_ACTION ITEM_: For these records, count the lines containing the word "brown" and respond with the number alone.

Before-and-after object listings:
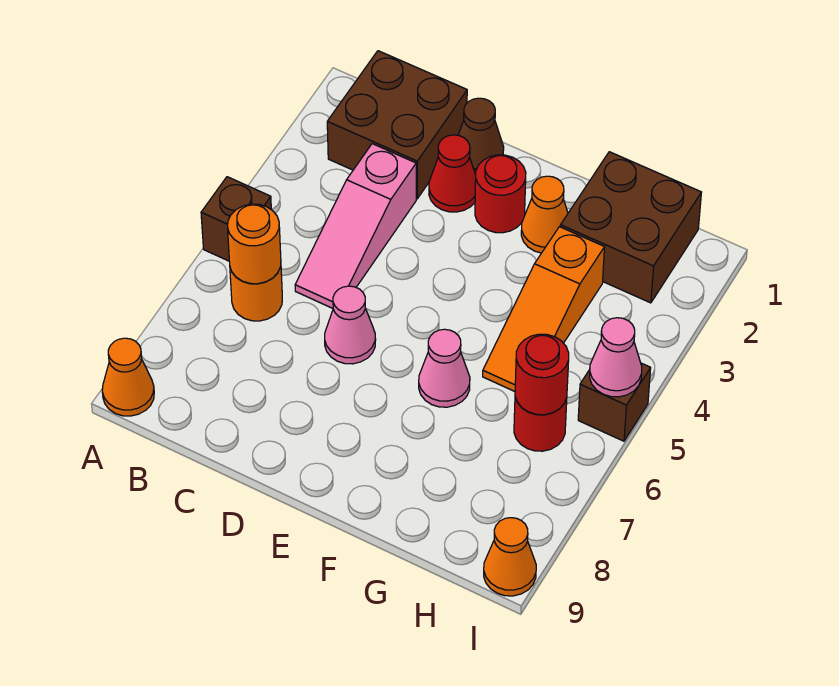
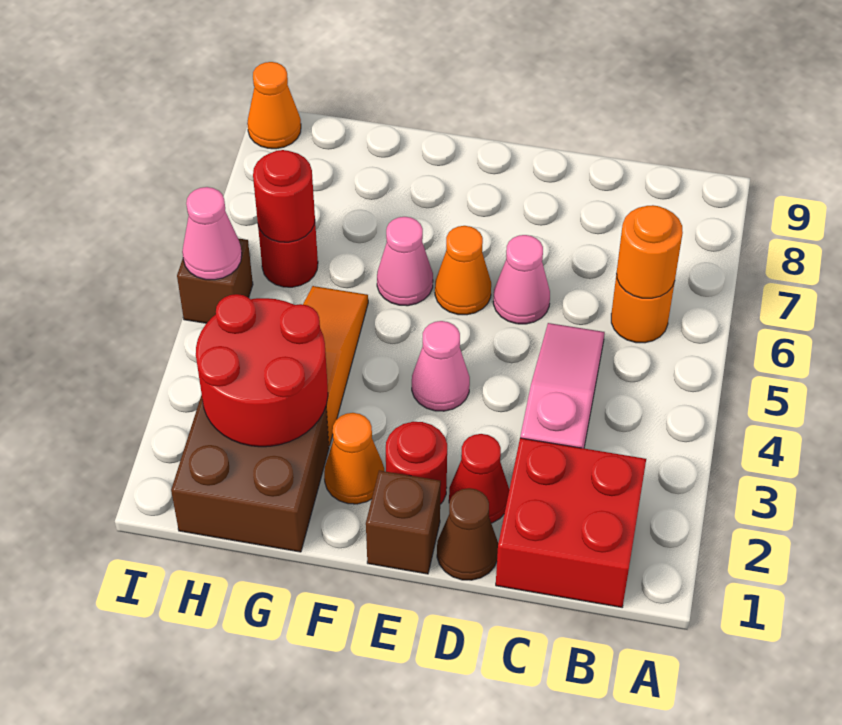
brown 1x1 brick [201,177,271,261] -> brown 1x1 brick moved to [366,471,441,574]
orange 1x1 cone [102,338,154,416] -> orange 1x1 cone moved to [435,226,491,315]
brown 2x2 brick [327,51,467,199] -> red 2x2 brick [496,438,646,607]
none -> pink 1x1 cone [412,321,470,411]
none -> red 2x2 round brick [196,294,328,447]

_TASK SOLUTION_: 2